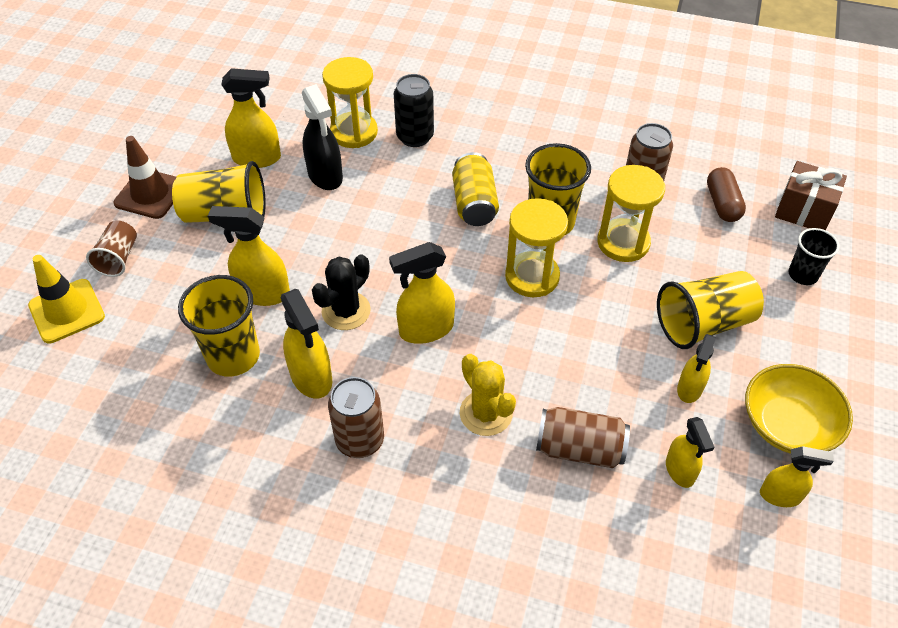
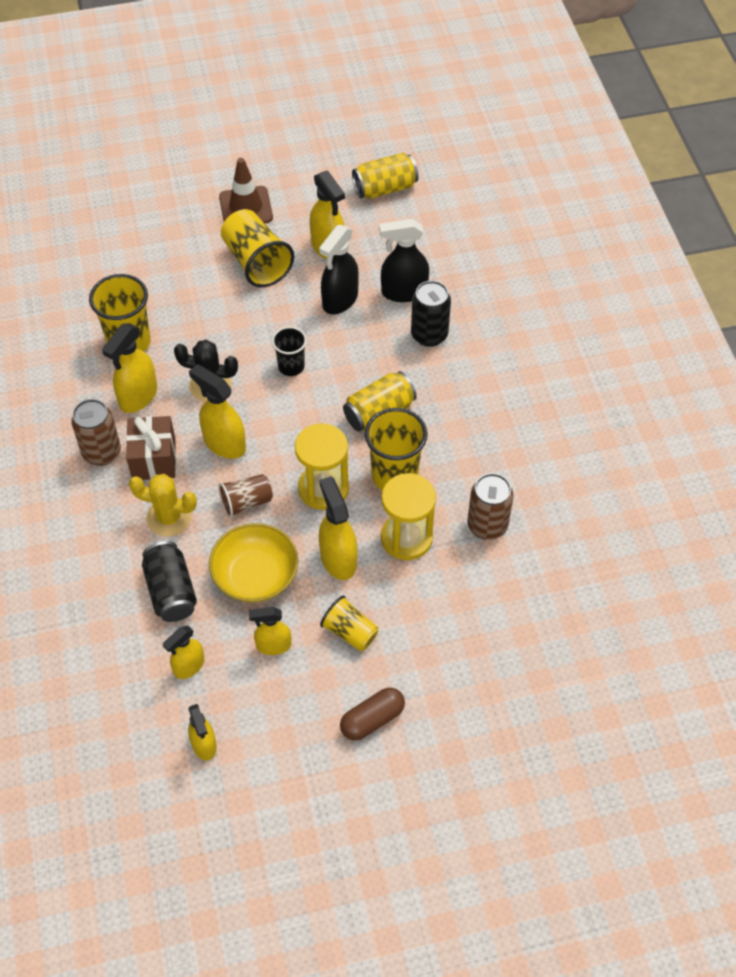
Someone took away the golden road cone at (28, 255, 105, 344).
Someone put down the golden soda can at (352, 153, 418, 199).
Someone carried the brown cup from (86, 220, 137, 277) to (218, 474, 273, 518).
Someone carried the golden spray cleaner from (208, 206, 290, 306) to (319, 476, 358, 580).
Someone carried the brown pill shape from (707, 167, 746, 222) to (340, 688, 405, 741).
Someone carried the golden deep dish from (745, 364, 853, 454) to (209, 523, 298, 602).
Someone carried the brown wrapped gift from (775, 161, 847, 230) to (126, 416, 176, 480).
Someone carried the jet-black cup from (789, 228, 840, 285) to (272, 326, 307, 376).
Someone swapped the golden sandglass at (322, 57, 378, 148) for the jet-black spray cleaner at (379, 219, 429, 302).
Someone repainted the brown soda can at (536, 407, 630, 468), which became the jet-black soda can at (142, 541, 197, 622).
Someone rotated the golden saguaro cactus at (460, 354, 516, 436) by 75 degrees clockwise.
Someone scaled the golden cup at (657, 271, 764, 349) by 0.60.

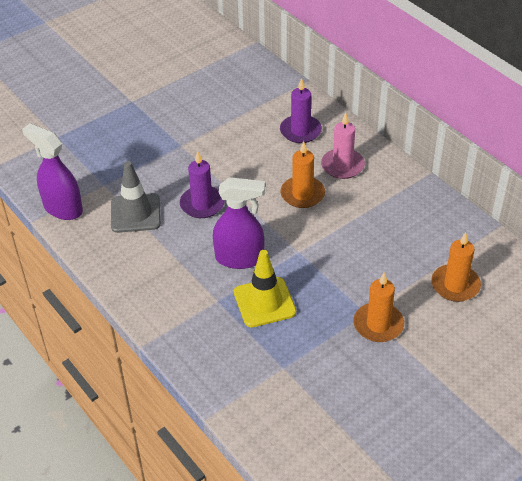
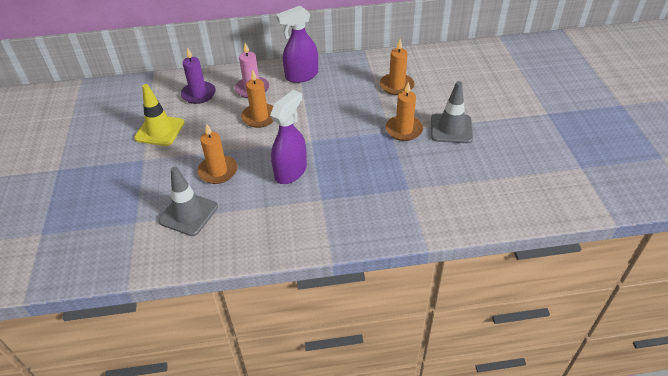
Someone put down the gray road cone at (431, 81, 473, 143).
Someone carried the purple spray cleaner from (22, 123, 83, 220) to (276, 6, 318, 83).
Someone carried the golden road cone from (234, 250, 296, 327) to (134, 84, 184, 146).
Someone repainted the purple wax candle at (180, 151, 225, 218), which became the orange-coloured wax candle at (197, 123, 238, 184).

= ABOUT THIS EXERCISE =
Where a line above contains the word "which", copy that line.

= SOLUTION FOR THIS PROBLEM =
Someone repainted the brown soda can at (536, 407, 630, 468), which became the jet-black soda can at (142, 541, 197, 622).
Someone repainted the purple wax candle at (180, 151, 225, 218), which became the orange-coloured wax candle at (197, 123, 238, 184).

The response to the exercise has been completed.